[Exercise prompt] Below are entries; output exactly the lines from the one with "C7: 68nF (GND, MODE) -> 2.2uF (GND, MODE)" to the one with "U3 pin VIN: none -> VBAT", both included, and nothing else.

[Records for processing]

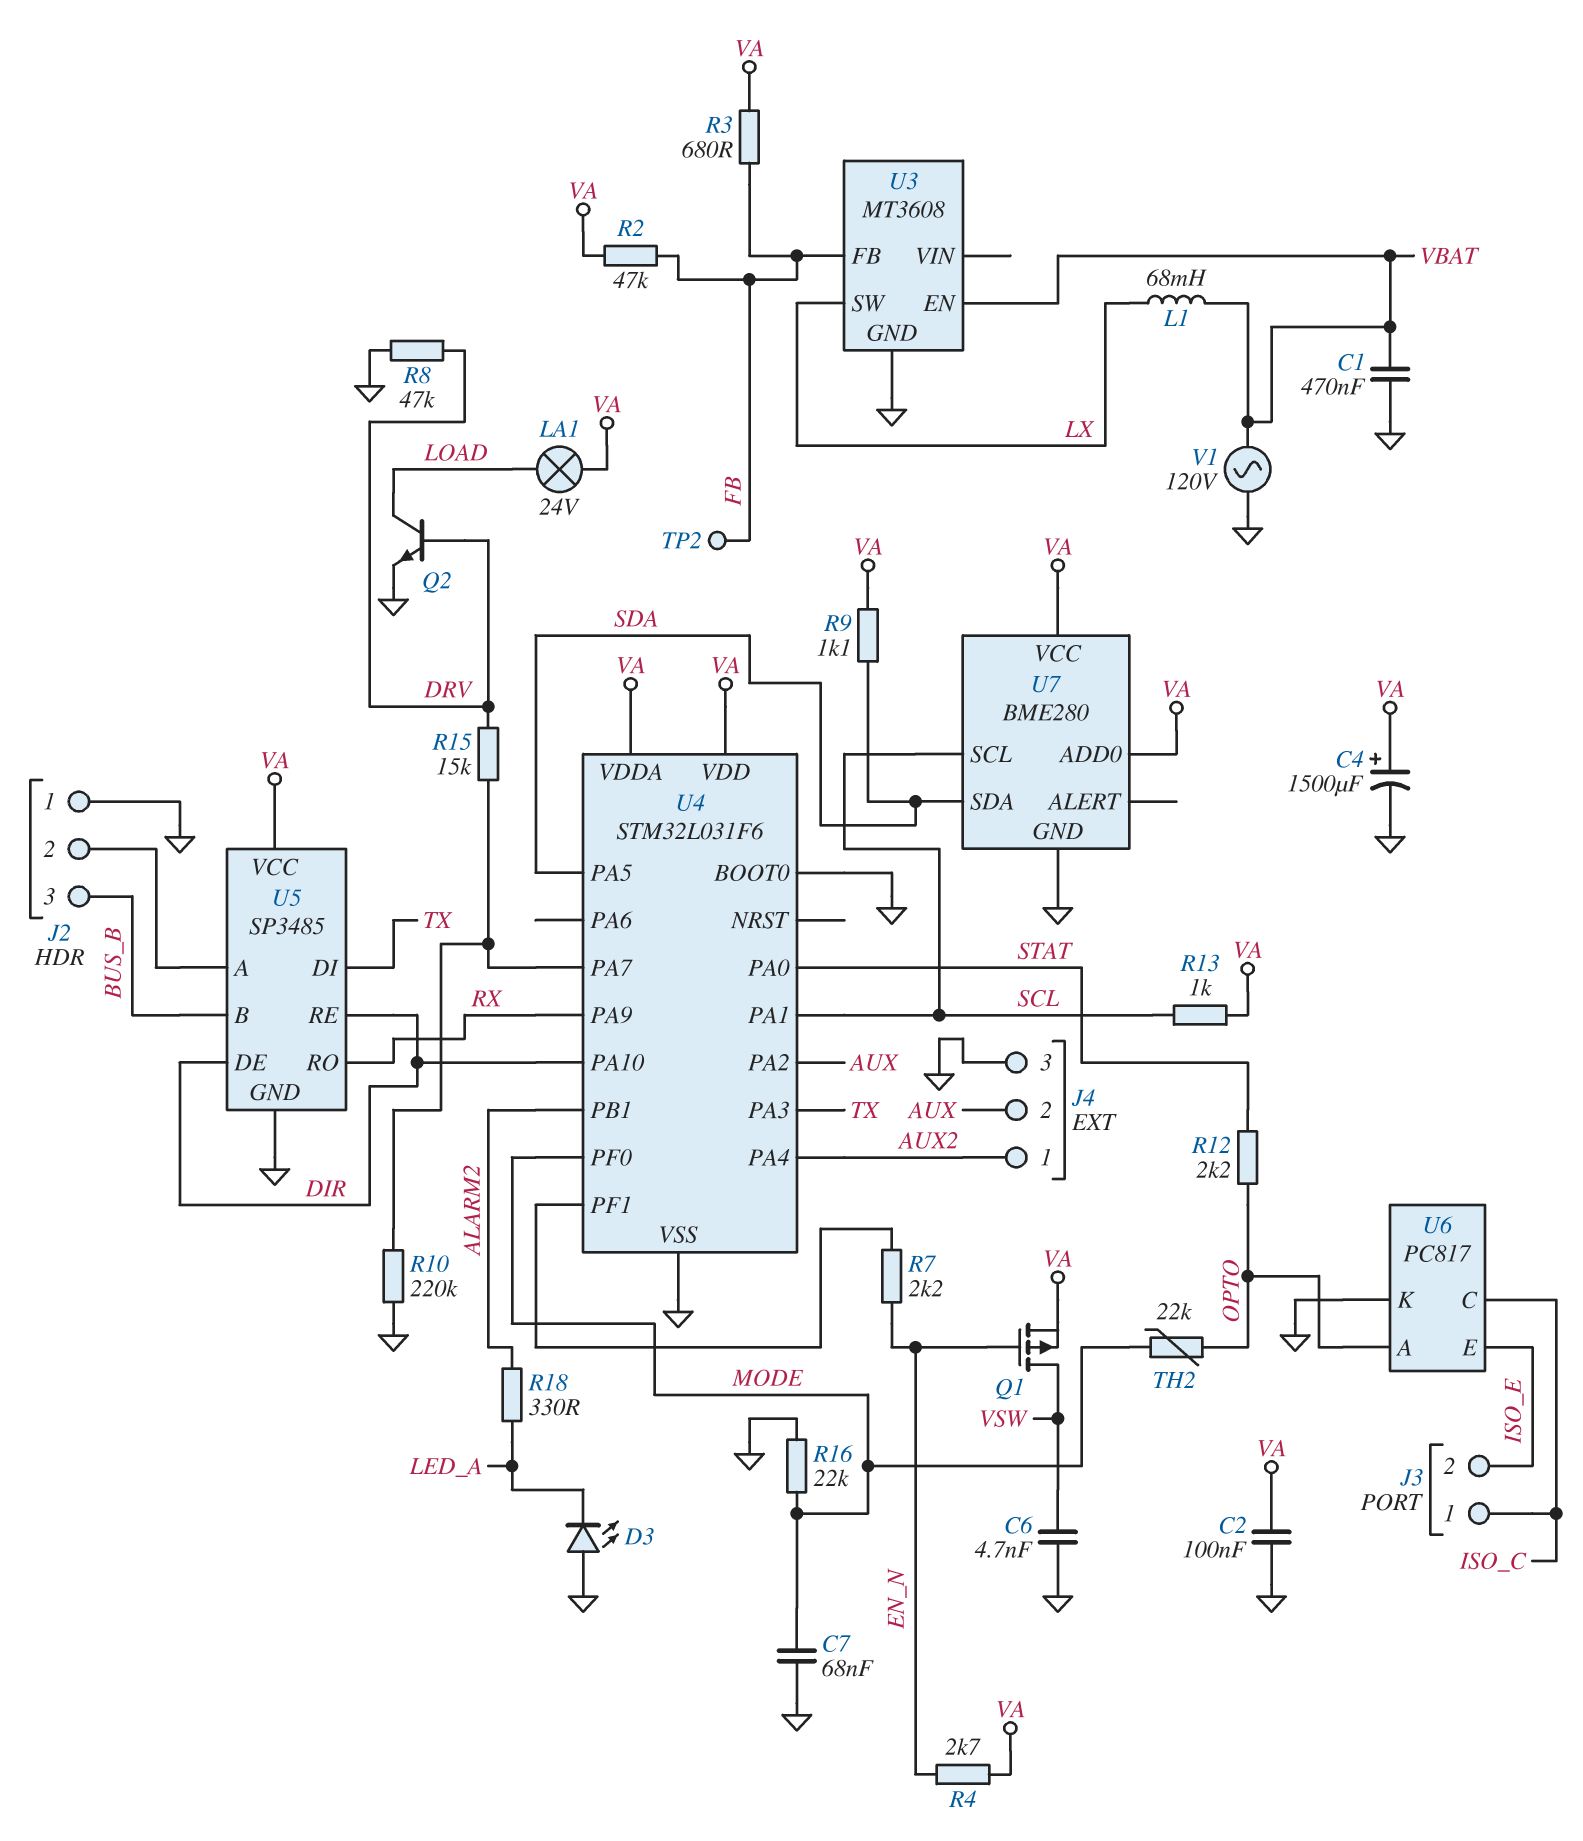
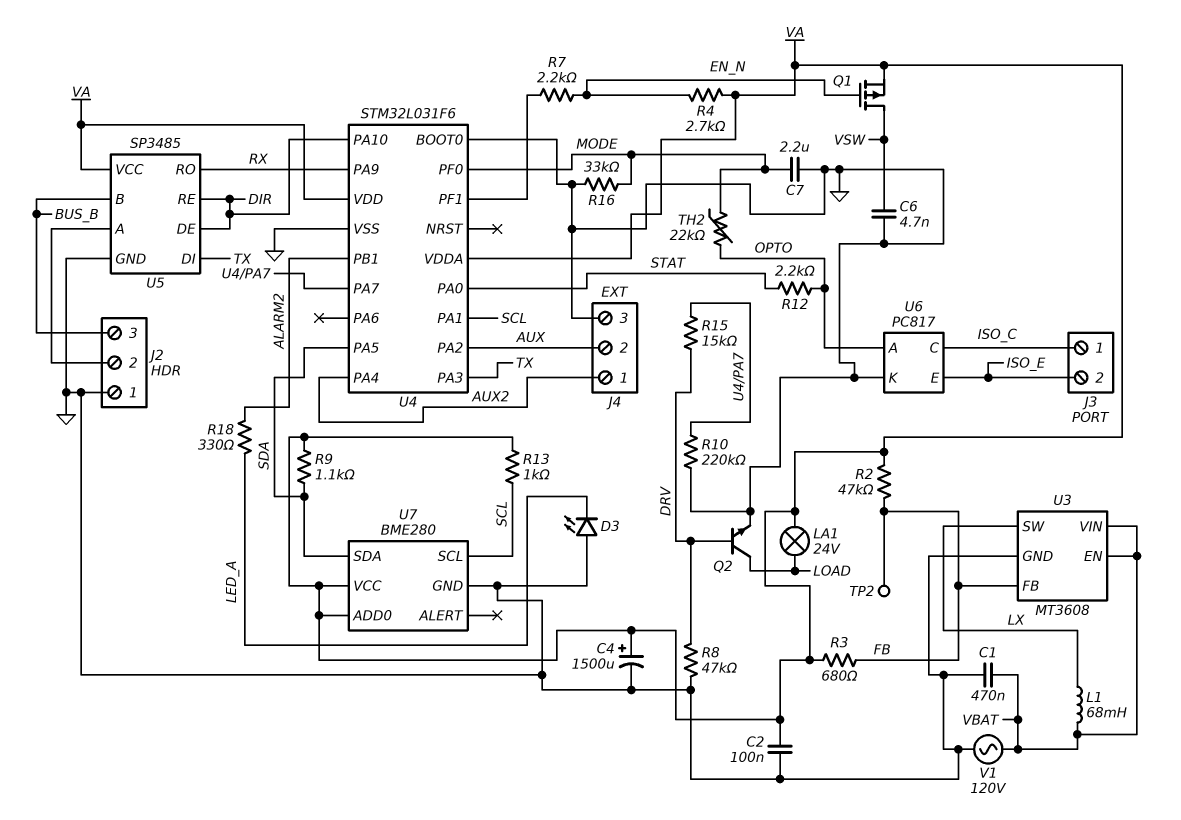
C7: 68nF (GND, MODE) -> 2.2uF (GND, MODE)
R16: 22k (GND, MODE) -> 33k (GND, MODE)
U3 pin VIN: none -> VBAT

==

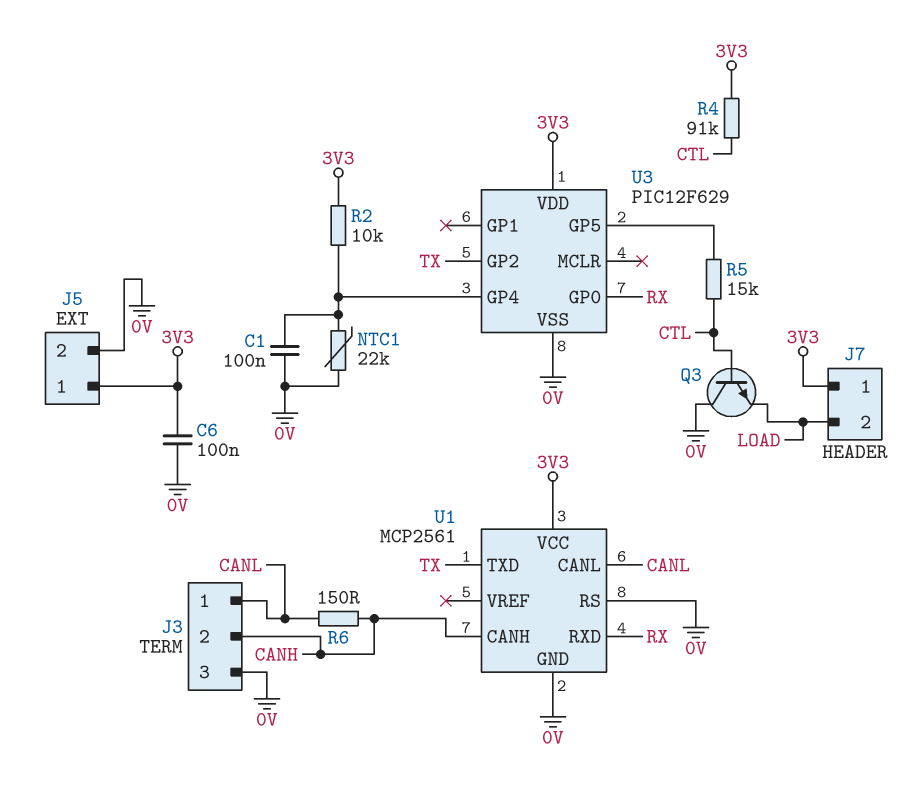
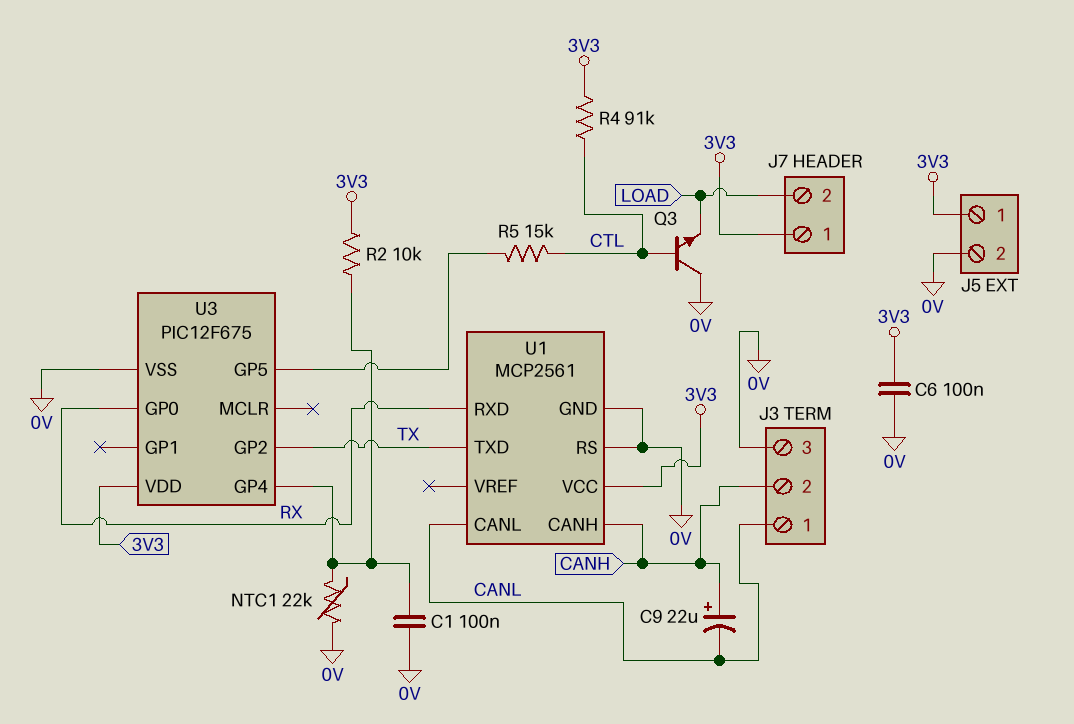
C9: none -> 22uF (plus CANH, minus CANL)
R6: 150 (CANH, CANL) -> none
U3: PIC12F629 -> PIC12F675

[Answer section]
C7: 68nF (GND, MODE) -> 2.2uF (GND, MODE)
R16: 22k (GND, MODE) -> 33k (GND, MODE)
U3 pin VIN: none -> VBAT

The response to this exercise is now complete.